━━ INFORMATION PROVIDED

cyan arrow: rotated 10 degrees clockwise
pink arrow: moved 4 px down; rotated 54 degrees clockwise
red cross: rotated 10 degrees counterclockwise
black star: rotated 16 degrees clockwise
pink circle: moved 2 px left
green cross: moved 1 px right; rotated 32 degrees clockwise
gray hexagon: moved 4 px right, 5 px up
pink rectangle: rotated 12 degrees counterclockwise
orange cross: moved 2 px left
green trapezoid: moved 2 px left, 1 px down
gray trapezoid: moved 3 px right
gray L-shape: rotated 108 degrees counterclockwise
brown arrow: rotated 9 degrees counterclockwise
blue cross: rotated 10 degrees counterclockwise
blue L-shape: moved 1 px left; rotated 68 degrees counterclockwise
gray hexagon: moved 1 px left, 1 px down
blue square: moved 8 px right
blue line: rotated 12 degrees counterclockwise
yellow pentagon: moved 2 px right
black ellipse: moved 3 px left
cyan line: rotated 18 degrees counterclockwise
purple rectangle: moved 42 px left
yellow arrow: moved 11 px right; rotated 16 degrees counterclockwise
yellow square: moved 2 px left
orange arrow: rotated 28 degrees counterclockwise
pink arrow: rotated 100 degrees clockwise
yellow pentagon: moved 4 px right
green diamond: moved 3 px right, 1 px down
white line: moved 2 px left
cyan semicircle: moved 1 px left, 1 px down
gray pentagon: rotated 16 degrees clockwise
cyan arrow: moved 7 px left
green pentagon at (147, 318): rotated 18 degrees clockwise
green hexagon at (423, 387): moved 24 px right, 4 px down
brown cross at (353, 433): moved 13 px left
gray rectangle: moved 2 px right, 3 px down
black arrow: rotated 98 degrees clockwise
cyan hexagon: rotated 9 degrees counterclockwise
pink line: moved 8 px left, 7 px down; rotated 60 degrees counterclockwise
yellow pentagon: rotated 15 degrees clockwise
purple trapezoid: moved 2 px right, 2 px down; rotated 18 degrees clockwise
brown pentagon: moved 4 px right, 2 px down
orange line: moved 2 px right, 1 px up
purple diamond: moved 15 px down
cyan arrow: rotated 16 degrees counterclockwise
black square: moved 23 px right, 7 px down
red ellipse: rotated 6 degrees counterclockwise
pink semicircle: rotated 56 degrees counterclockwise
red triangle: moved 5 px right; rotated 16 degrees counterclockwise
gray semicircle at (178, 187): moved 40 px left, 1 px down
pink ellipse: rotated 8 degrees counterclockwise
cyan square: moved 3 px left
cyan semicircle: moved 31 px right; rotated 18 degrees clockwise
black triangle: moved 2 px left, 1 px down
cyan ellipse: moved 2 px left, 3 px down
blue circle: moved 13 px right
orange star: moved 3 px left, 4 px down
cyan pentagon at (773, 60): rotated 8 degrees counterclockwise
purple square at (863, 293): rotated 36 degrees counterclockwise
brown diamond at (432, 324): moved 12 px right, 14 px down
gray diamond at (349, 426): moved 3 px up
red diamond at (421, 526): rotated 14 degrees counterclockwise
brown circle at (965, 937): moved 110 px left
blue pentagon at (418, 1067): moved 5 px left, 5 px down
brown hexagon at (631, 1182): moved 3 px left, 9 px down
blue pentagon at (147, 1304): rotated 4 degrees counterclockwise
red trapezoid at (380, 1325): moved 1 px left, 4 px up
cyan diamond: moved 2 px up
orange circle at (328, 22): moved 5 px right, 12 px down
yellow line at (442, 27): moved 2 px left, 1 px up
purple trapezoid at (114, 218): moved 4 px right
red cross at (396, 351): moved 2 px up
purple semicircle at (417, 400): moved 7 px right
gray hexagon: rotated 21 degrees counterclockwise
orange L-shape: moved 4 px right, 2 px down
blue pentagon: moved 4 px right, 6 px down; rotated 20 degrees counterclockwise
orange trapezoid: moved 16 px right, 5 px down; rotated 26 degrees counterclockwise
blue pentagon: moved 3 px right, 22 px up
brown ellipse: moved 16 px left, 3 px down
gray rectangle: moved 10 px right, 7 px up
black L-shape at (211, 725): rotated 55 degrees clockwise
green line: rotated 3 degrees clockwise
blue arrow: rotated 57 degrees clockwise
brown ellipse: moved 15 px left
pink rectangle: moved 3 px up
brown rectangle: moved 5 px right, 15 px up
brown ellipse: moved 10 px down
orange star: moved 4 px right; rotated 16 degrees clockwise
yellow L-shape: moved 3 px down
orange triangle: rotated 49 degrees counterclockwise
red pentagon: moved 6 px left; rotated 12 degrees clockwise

━━━━

§ EXERCISE DIRECTIONS: Could you restate the listing above word for word?

§ REPLY TO THE TASK:
cyan arrow: rotated 10 degrees clockwise
pink arrow: moved 4 px down; rotated 54 degrees clockwise
red cross: rotated 10 degrees counterclockwise
black star: rotated 16 degrees clockwise
pink circle: moved 2 px left
green cross: moved 1 px right; rotated 32 degrees clockwise
gray hexagon: moved 4 px right, 5 px up
pink rectangle: rotated 12 degrees counterclockwise
orange cross: moved 2 px left
green trapezoid: moved 2 px left, 1 px down
gray trapezoid: moved 3 px right
gray L-shape: rotated 108 degrees counterclockwise
brown arrow: rotated 9 degrees counterclockwise
blue cross: rotated 10 degrees counterclockwise
blue L-shape: moved 1 px left; rotated 68 degrees counterclockwise
gray hexagon: moved 1 px left, 1 px down
blue square: moved 8 px right
blue line: rotated 12 degrees counterclockwise
yellow pentagon: moved 2 px right
black ellipse: moved 3 px left
cyan line: rotated 18 degrees counterclockwise
purple rectangle: moved 42 px left
yellow arrow: moved 11 px right; rotated 16 degrees counterclockwise
yellow square: moved 2 px left
orange arrow: rotated 28 degrees counterclockwise
pink arrow: rotated 100 degrees clockwise
yellow pentagon: moved 4 px right
green diamond: moved 3 px right, 1 px down
white line: moved 2 px left
cyan semicircle: moved 1 px left, 1 px down
gray pentagon: rotated 16 degrees clockwise
cyan arrow: moved 7 px left
green pentagon at (147, 318): rotated 18 degrees clockwise
green hexagon at (423, 387): moved 24 px right, 4 px down
brown cross at (353, 433): moved 13 px left
gray rectangle: moved 2 px right, 3 px down
black arrow: rotated 98 degrees clockwise
cyan hexagon: rotated 9 degrees counterclockwise
pink line: moved 8 px left, 7 px down; rotated 60 degrees counterclockwise
yellow pentagon: rotated 15 degrees clockwise
purple trapezoid: moved 2 px right, 2 px down; rotated 18 degrees clockwise
brown pentagon: moved 4 px right, 2 px down
orange line: moved 2 px right, 1 px up
purple diamond: moved 15 px down
cyan arrow: rotated 16 degrees counterclockwise
black square: moved 23 px right, 7 px down
red ellipse: rotated 6 degrees counterclockwise
pink semicircle: rotated 56 degrees counterclockwise
red triangle: moved 5 px right; rotated 16 degrees counterclockwise
gray semicircle at (178, 187): moved 40 px left, 1 px down
pink ellipse: rotated 8 degrees counterclockwise
cyan square: moved 3 px left
cyan semicircle: moved 31 px right; rotated 18 degrees clockwise
black triangle: moved 2 px left, 1 px down
cyan ellipse: moved 2 px left, 3 px down
blue circle: moved 13 px right
orange star: moved 3 px left, 4 px down
cyan pentagon at (773, 60): rotated 8 degrees counterclockwise
purple square at (863, 293): rotated 36 degrees counterclockwise
brown diamond at (432, 324): moved 12 px right, 14 px down
gray diamond at (349, 426): moved 3 px up
red diamond at (421, 526): rotated 14 degrees counterclockwise
brown circle at (965, 937): moved 110 px left
blue pentagon at (418, 1067): moved 5 px left, 5 px down
brown hexagon at (631, 1182): moved 3 px left, 9 px down
blue pentagon at (147, 1304): rotated 4 degrees counterclockwise
red trapezoid at (380, 1325): moved 1 px left, 4 px up
cyan diamond: moved 2 px up
orange circle at (328, 22): moved 5 px right, 12 px down
yellow line at (442, 27): moved 2 px left, 1 px up
purple trapezoid at (114, 218): moved 4 px right
red cross at (396, 351): moved 2 px up
purple semicircle at (417, 400): moved 7 px right
gray hexagon: rotated 21 degrees counterclockwise
orange L-shape: moved 4 px right, 2 px down
blue pentagon: moved 4 px right, 6 px down; rotated 20 degrees counterclockwise
orange trapezoid: moved 16 px right, 5 px down; rotated 26 degrees counterclockwise
blue pentagon: moved 3 px right, 22 px up
brown ellipse: moved 16 px left, 3 px down
gray rectangle: moved 10 px right, 7 px up
black L-shape at (211, 725): rotated 55 degrees clockwise
green line: rotated 3 degrees clockwise
blue arrow: rotated 57 degrees clockwise
brown ellipse: moved 15 px left
pink rectangle: moved 3 px up
brown rectangle: moved 5 px right, 15 px up
brown ellipse: moved 10 px down
orange star: moved 4 px right; rotated 16 degrees clockwise
yellow L-shape: moved 3 px down
orange triangle: rotated 49 degrees counterclockwise
red pentagon: moved 6 px left; rotated 12 degrees clockwise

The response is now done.